[Scene edit records]
:::
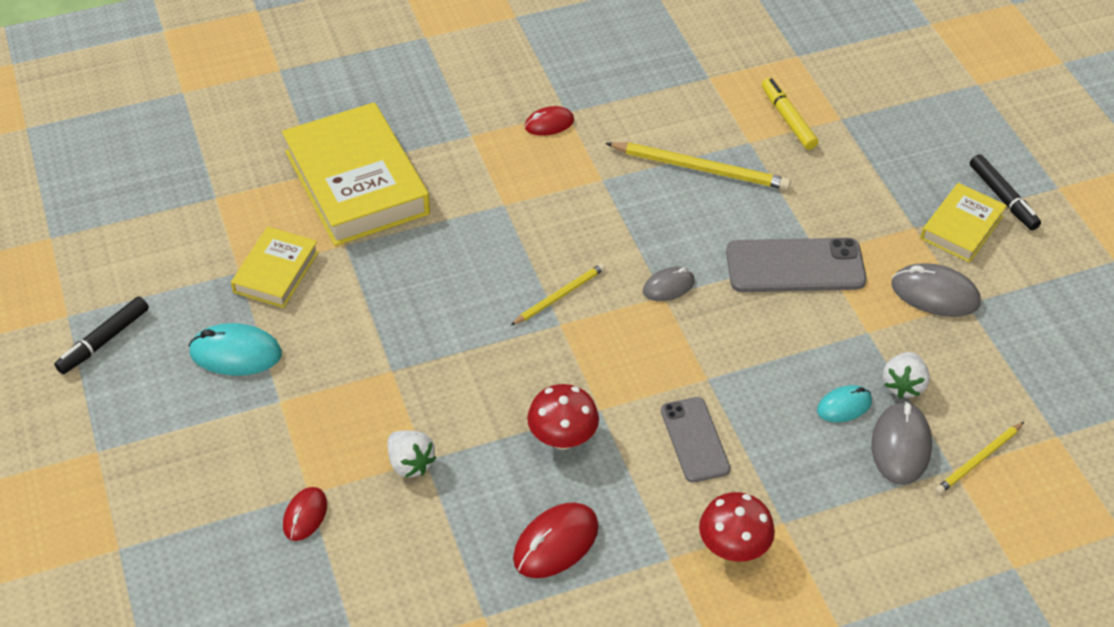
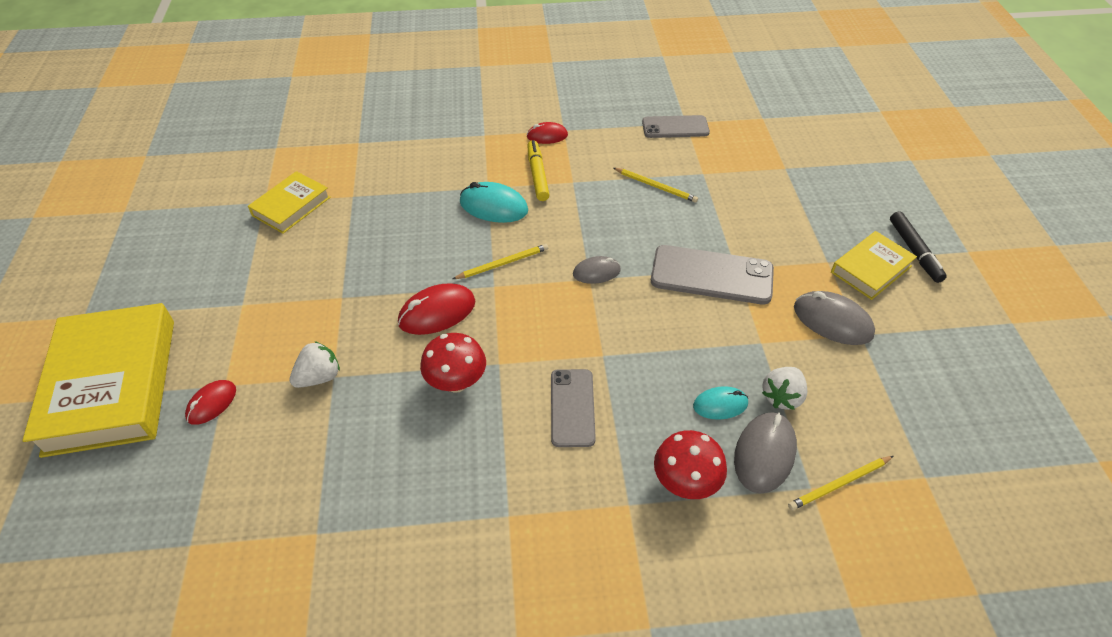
camera: 15 degrees right, 0 degrees up
(104, 341) = (139, 233): black marker -> none
(235, 353) = (229, 261): turquoise mouse -> turquoise mouse (493, 206)
(357, 182) = (383, 154): yellow book -> yellow book (112, 385)
(410, 463) = (319, 377): white strawberry -> white strawberry turned 105 degrees counterclockwise
(556, 543) = (410, 477): red mouse -> red mouse (437, 312)
(699, 86) = (675, 127): none -> grey phone
(700, 169) = (656, 186): yellow pencil -> yellow pencil, size x0.60
(733, 548) = (572, 519): red mushroom -> red mushroom (685, 482)
(788, 119) = (740, 161): yellow marker -> yellow marker (537, 175)

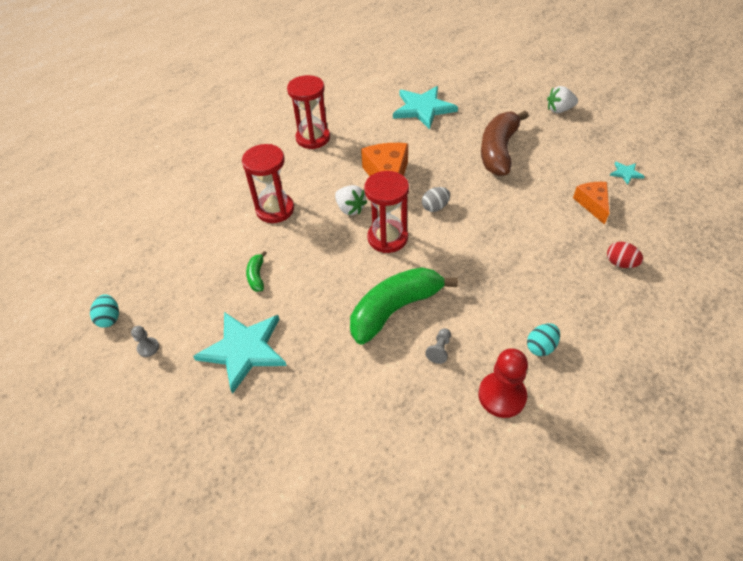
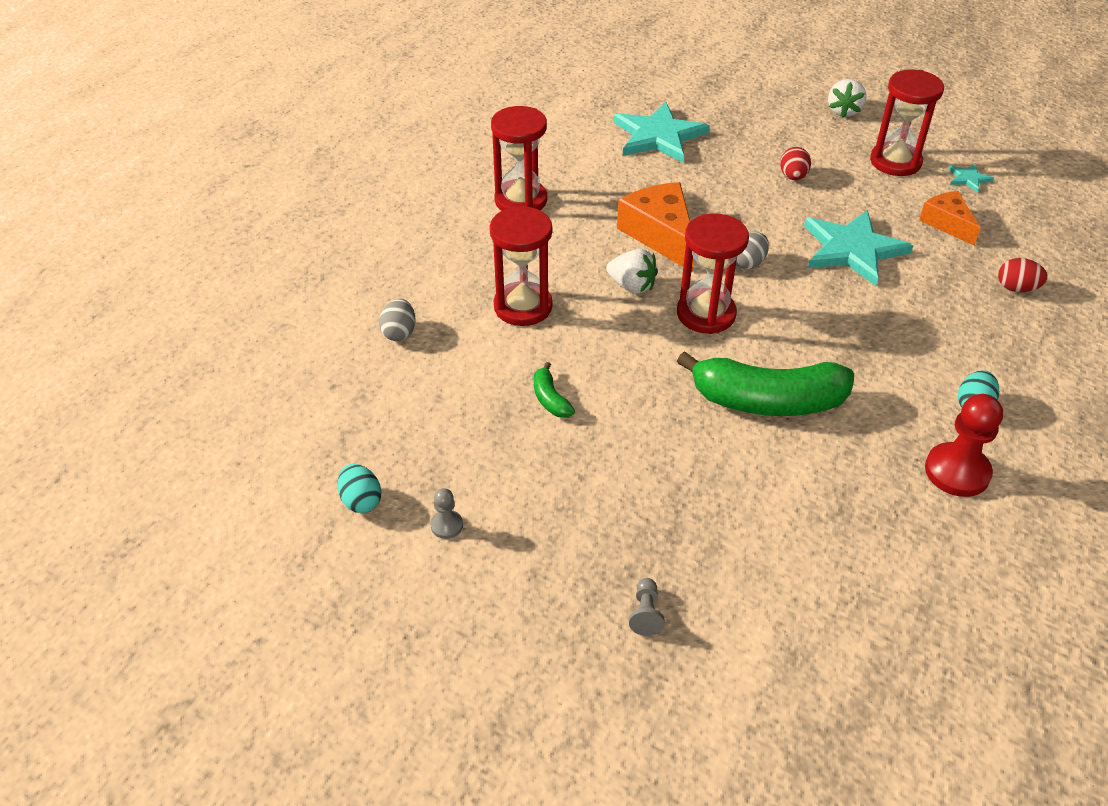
camera: 20 degrees left, 5 degrees down
(193, 212) = (399, 332): none -> grey egg
(244, 350) = (589, 496): turquoise star -> turquoise star (852, 249)
(395, 309) = (767, 401): green banana -> green banana turned 120 degrees counterclockwise
(439, 349) = (851, 436): grey pawn -> grey pawn (645, 613)
(498, 151) = (793, 177): brown banana -> red egg
(559, 110) = (844, 111): white strawberry -> white strawberry turned 45 degrees counterclockwise
(577, 152) = (895, 162): none -> red hourglass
:::
__Aim of the exercise__. Could you copy out every record exactly, minus the pictures?

__Answer to this problem__.
camera: 15 degrees right, 0 degrees up
(104, 341) = (139, 233): black marker -> none
(235, 353) = (229, 261): turquoise mouse -> turquoise mouse (493, 206)
(357, 182) = (383, 154): yellow book -> yellow book (112, 385)
(410, 463) = (319, 377): white strawberry -> white strawberry turned 105 degrees counterclockwise
(556, 543) = (410, 477): red mouse -> red mouse (437, 312)
(699, 86) = (675, 127): none -> grey phone
(700, 169) = (656, 186): yellow pencil -> yellow pencil, size x0.60
(733, 548) = (572, 519): red mushroom -> red mushroom (685, 482)
(788, 119) = (740, 161): yellow marker -> yellow marker (537, 175)

camera: 20 degrees left, 5 degrees down
(193, 212) = (399, 332): none -> grey egg
(244, 350) = (589, 496): turquoise star -> turquoise star (852, 249)
(395, 309) = (767, 401): green banana -> green banana turned 120 degrees counterclockwise
(439, 349) = (851, 436): grey pawn -> grey pawn (645, 613)
(498, 151) = (793, 177): brown banana -> red egg
(559, 110) = (844, 111): white strawberry -> white strawberry turned 45 degrees counterclockwise
(577, 152) = (895, 162): none -> red hourglass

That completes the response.